Extract, exactly as written, each line from the start of the records below to the line containing "[(264,186),(212,192),(216,219),(267,212),(264,186)]", both ends included; drop the pictures.

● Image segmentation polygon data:
○ ○ ○ ○

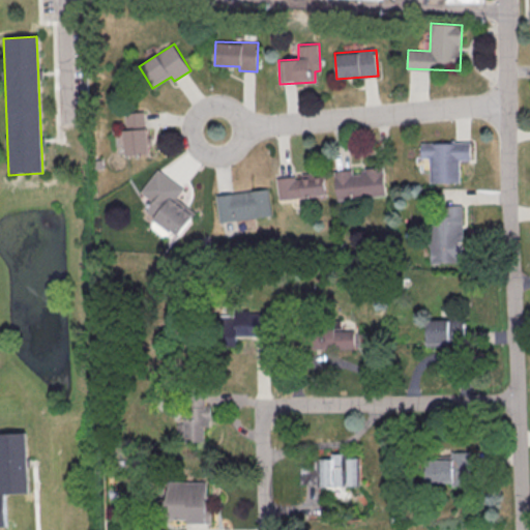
[(146,112),(124,112),(125,155),(147,154),(146,112)]
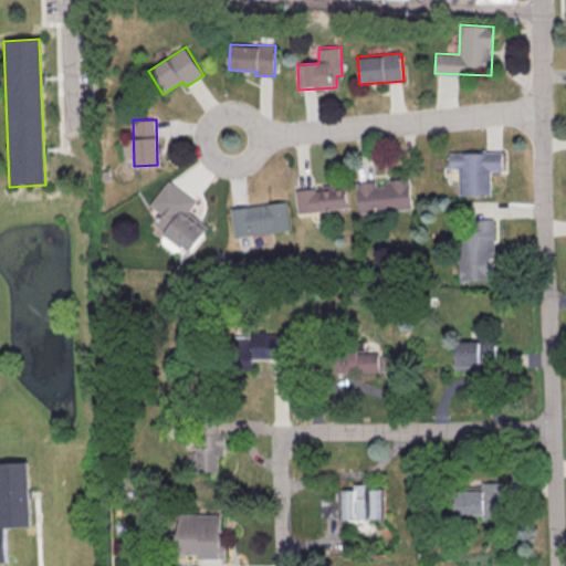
[(459,195),(491,195),(490,171),(502,171),(502,152),(449,153),(450,169),(458,169),(459,195)]
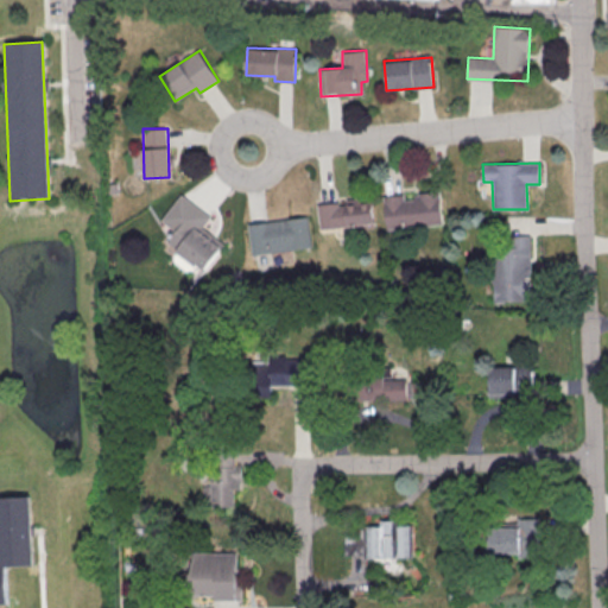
[(385,228),(441,226),(439,192),(404,195),(384,196),(385,228)]
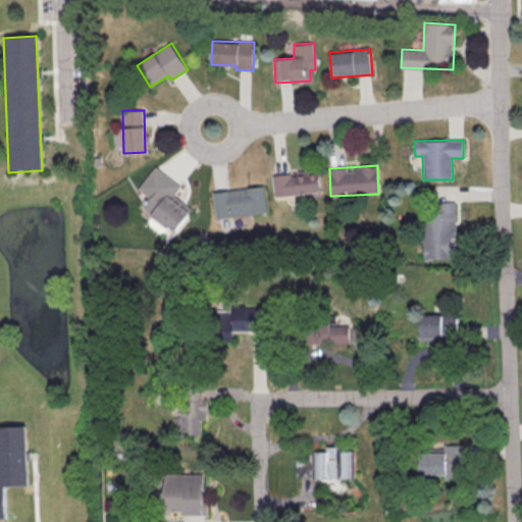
[(174,232),(191,209),(172,196),(179,186),(154,166),(138,190),(149,198),(141,209),(174,232)]
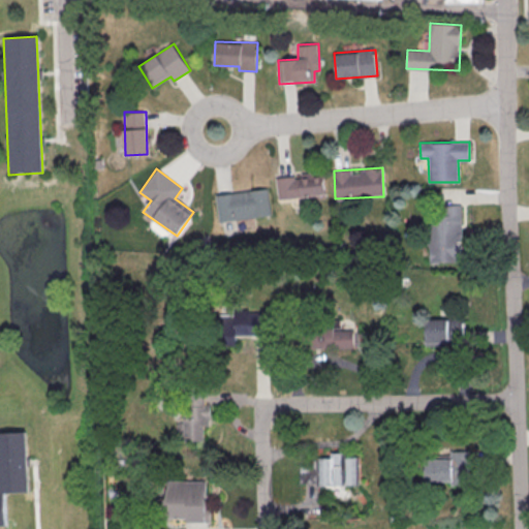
[(276,178),(277,197),(324,195),(323,173),(299,174),(300,177),(276,178)]
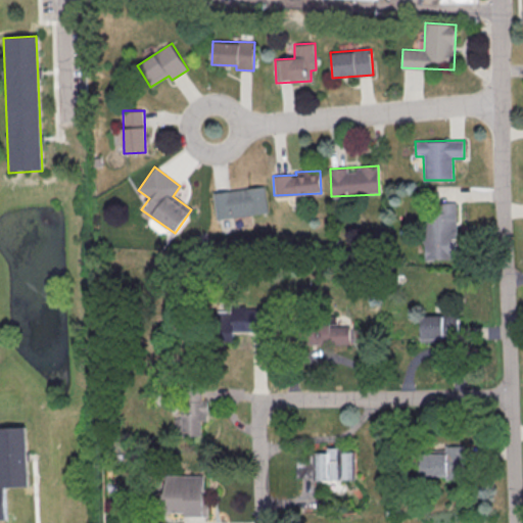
[(264,186),(212,192),(216,219),(267,212),(264,186)]
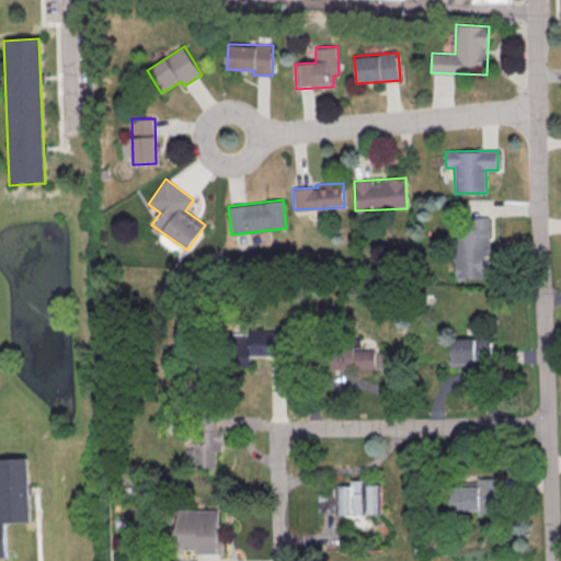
[(489,217),(455,218),(456,278),(490,277),(489,217)]
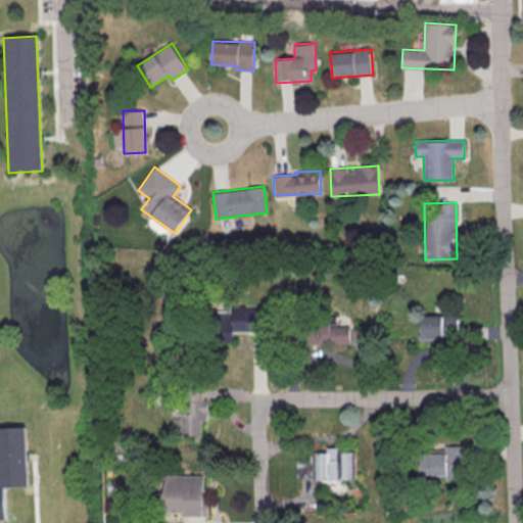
[(233,332),(263,331),(263,308),(216,310),(217,340),(233,340),(233,332)]
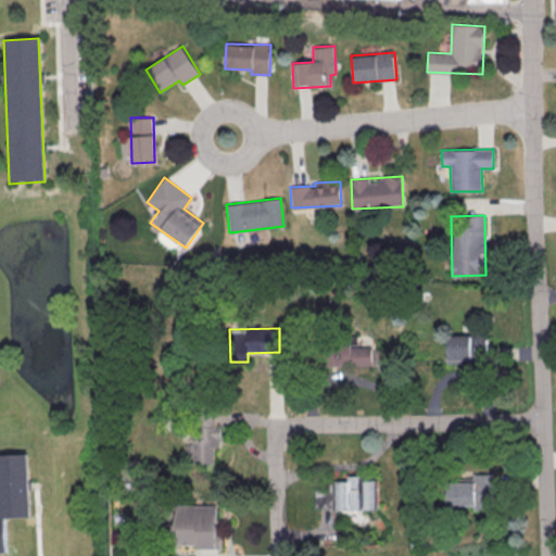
[(447,361),(488,361),(488,336),(447,336),(447,361)]
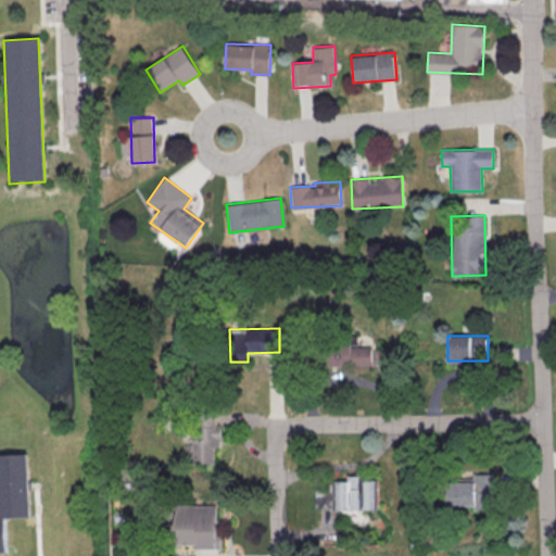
[(371,367),(371,345),(312,346),(313,367),(371,367)]
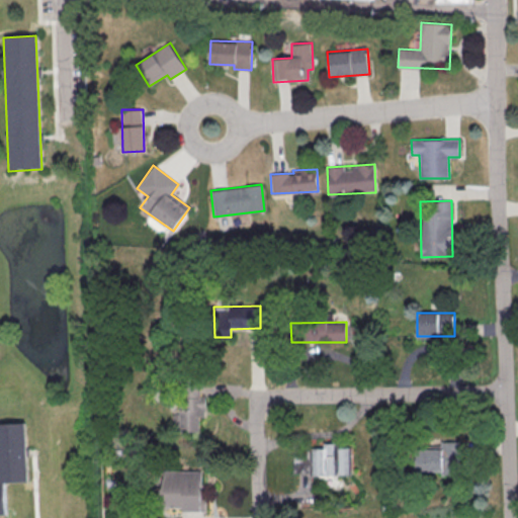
[(180,431),(199,430),(199,416),(205,416),(204,393),(179,393),(180,431)]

○ ○ ○ ○

● Response:
[(146,112),(124,112),(125,155),(147,154),(146,112)]
[(459,195),(491,195),(490,171),(502,171),(502,152),(449,153),(450,169),(458,169),(459,195)]
[(385,228),(441,226),(439,192),(404,195),(384,196),(385,228)]
[(174,232),(191,209),(172,196),(179,186),(154,166),(138,190),(149,198),(141,209),(174,232)]
[(276,178),(277,197),(324,195),(323,173),(299,174),(300,177),(276,178)]
[(264,186),(212,192),(216,219),(267,212),(264,186)]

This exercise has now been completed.